[Directions] Below are some records. Return exactly the lines from the one with "(419, 291) = (327, 175): pink" to the one with "(577, 365) = (382, 71): yellow", and nothing else.

[Input data]
□ □ □ □ □ □ □

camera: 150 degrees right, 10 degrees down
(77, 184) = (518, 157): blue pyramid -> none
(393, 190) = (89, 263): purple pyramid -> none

□ □ □ □ □ □ □

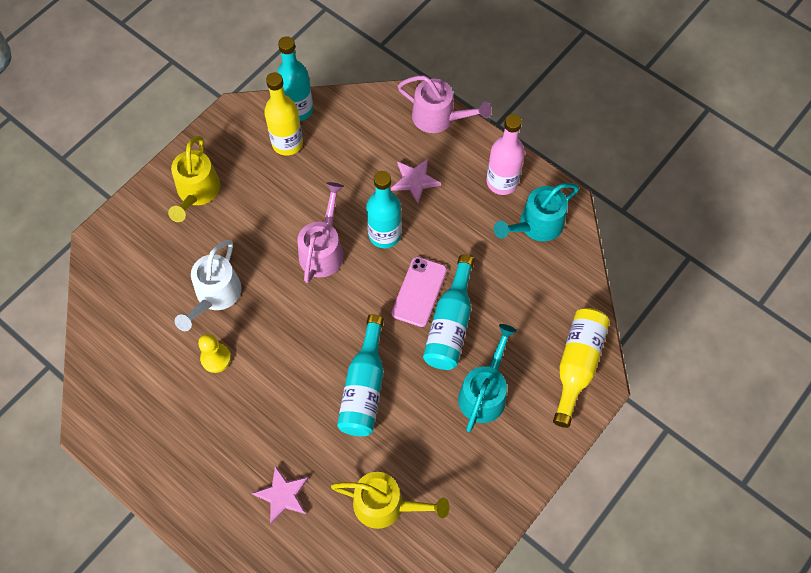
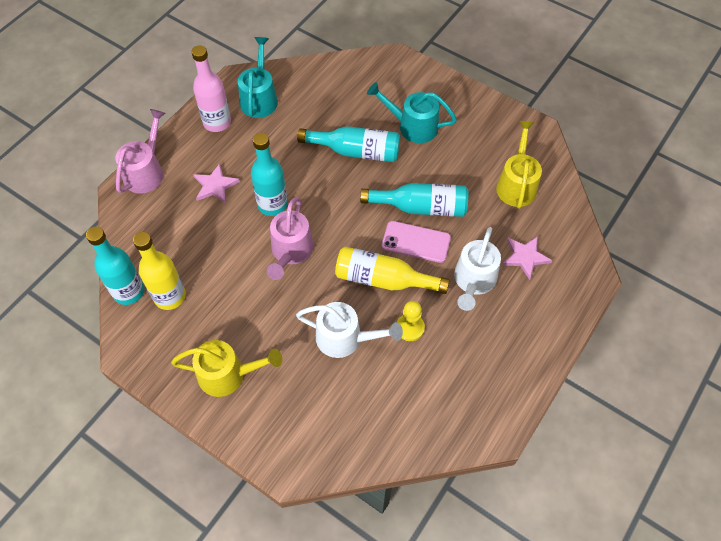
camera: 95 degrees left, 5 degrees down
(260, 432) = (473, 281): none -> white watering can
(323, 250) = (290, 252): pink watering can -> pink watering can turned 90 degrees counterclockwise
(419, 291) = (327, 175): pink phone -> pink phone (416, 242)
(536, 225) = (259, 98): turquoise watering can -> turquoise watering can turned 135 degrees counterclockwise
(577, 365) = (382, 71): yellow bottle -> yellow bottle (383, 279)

□ □ □ □ □ □ □

[Expected answer]
(419, 291) = (327, 175): pink phone -> pink phone (416, 242)
(536, 225) = (259, 98): turquoise watering can -> turquoise watering can turned 135 degrees counterclockwise
(577, 365) = (382, 71): yellow bottle -> yellow bottle (383, 279)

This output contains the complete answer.